── Data records ──
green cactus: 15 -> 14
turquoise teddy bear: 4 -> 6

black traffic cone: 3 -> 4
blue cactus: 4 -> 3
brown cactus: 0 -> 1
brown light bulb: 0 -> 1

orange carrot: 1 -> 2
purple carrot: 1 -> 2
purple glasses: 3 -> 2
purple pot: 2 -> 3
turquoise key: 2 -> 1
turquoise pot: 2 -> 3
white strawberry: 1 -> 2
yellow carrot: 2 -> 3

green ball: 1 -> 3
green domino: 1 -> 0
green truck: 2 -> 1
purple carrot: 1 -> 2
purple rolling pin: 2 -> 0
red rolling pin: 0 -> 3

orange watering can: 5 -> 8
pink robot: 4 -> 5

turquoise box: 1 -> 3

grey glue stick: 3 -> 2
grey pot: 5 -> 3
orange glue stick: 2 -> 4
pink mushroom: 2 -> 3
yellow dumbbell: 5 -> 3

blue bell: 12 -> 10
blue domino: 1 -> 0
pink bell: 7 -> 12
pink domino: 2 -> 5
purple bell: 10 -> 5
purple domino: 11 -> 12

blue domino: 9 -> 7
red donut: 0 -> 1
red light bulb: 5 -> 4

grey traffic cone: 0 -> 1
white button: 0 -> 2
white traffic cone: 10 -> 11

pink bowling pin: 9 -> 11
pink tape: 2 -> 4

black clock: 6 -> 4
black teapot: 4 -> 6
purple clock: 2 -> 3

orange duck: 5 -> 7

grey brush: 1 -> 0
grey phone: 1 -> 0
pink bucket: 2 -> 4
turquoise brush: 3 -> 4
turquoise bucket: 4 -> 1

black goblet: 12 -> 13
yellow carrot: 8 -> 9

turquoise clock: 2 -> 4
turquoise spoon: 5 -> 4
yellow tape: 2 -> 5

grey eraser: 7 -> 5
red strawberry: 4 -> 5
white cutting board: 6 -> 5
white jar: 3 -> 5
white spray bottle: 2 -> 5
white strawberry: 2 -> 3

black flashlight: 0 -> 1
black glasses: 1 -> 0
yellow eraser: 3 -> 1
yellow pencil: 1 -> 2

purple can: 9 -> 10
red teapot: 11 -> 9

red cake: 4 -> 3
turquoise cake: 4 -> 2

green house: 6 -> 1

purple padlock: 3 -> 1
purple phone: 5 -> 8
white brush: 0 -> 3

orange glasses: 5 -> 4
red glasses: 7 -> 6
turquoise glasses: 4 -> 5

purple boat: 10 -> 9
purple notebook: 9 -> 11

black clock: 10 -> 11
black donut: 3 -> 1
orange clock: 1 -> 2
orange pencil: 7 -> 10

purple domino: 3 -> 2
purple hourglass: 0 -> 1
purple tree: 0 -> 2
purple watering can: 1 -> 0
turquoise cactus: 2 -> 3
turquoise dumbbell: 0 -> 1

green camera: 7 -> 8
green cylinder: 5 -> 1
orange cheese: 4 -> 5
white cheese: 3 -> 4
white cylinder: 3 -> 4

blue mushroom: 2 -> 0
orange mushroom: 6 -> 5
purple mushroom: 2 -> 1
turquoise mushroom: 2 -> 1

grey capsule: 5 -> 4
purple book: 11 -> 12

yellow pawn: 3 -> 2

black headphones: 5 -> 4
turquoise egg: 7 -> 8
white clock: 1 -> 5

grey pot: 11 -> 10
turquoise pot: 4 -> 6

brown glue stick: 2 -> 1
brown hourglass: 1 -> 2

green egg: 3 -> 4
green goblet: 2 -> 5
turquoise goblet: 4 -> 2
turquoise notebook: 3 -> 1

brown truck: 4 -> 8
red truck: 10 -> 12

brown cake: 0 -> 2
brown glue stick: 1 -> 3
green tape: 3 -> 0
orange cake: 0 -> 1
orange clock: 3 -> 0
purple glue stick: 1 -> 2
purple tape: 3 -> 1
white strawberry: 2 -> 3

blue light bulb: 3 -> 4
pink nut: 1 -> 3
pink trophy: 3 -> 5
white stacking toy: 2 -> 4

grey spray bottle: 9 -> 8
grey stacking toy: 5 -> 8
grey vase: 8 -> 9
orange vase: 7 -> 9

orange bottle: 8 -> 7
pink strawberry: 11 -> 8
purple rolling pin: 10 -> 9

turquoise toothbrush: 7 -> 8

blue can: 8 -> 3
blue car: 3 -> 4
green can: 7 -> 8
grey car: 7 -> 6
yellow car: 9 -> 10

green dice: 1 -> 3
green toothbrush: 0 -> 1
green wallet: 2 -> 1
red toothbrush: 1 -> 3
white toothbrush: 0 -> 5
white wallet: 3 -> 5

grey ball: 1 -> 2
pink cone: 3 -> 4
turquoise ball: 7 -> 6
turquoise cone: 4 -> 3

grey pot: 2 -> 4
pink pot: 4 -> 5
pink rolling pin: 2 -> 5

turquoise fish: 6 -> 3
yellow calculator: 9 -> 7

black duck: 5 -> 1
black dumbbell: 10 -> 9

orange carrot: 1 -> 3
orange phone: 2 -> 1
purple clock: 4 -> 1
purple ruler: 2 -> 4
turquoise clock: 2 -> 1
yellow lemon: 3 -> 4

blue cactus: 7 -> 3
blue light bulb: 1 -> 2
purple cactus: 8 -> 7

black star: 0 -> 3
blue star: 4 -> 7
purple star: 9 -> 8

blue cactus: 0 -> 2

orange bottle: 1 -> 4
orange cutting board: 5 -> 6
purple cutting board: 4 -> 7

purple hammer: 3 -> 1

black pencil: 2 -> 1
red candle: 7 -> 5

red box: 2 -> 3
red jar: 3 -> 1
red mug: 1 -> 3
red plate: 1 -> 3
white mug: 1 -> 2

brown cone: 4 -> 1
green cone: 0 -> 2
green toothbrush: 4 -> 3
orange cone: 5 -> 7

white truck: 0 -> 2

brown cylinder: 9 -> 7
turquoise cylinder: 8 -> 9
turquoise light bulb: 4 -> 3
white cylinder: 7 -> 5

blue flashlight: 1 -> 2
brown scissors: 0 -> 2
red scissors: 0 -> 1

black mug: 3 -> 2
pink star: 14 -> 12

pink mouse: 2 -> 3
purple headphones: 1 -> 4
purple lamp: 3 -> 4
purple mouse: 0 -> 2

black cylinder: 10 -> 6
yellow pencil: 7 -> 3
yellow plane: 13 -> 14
───
**Goal of the exercise:** If a line comes after the one that contains "purple hourglass: 0 -> 1", leave it out; return every line of the entries up to that point exactly, starting with the first, with that line included.

**Answer below:**
green cactus: 15 -> 14
turquoise teddy bear: 4 -> 6

black traffic cone: 3 -> 4
blue cactus: 4 -> 3
brown cactus: 0 -> 1
brown light bulb: 0 -> 1

orange carrot: 1 -> 2
purple carrot: 1 -> 2
purple glasses: 3 -> 2
purple pot: 2 -> 3
turquoise key: 2 -> 1
turquoise pot: 2 -> 3
white strawberry: 1 -> 2
yellow carrot: 2 -> 3

green ball: 1 -> 3
green domino: 1 -> 0
green truck: 2 -> 1
purple carrot: 1 -> 2
purple rolling pin: 2 -> 0
red rolling pin: 0 -> 3

orange watering can: 5 -> 8
pink robot: 4 -> 5

turquoise box: 1 -> 3

grey glue stick: 3 -> 2
grey pot: 5 -> 3
orange glue stick: 2 -> 4
pink mushroom: 2 -> 3
yellow dumbbell: 5 -> 3

blue bell: 12 -> 10
blue domino: 1 -> 0
pink bell: 7 -> 12
pink domino: 2 -> 5
purple bell: 10 -> 5
purple domino: 11 -> 12

blue domino: 9 -> 7
red donut: 0 -> 1
red light bulb: 5 -> 4

grey traffic cone: 0 -> 1
white button: 0 -> 2
white traffic cone: 10 -> 11

pink bowling pin: 9 -> 11
pink tape: 2 -> 4

black clock: 6 -> 4
black teapot: 4 -> 6
purple clock: 2 -> 3

orange duck: 5 -> 7

grey brush: 1 -> 0
grey phone: 1 -> 0
pink bucket: 2 -> 4
turquoise brush: 3 -> 4
turquoise bucket: 4 -> 1

black goblet: 12 -> 13
yellow carrot: 8 -> 9

turquoise clock: 2 -> 4
turquoise spoon: 5 -> 4
yellow tape: 2 -> 5

grey eraser: 7 -> 5
red strawberry: 4 -> 5
white cutting board: 6 -> 5
white jar: 3 -> 5
white spray bottle: 2 -> 5
white strawberry: 2 -> 3

black flashlight: 0 -> 1
black glasses: 1 -> 0
yellow eraser: 3 -> 1
yellow pencil: 1 -> 2

purple can: 9 -> 10
red teapot: 11 -> 9

red cake: 4 -> 3
turquoise cake: 4 -> 2

green house: 6 -> 1

purple padlock: 3 -> 1
purple phone: 5 -> 8
white brush: 0 -> 3

orange glasses: 5 -> 4
red glasses: 7 -> 6
turquoise glasses: 4 -> 5

purple boat: 10 -> 9
purple notebook: 9 -> 11

black clock: 10 -> 11
black donut: 3 -> 1
orange clock: 1 -> 2
orange pencil: 7 -> 10

purple domino: 3 -> 2
purple hourglass: 0 -> 1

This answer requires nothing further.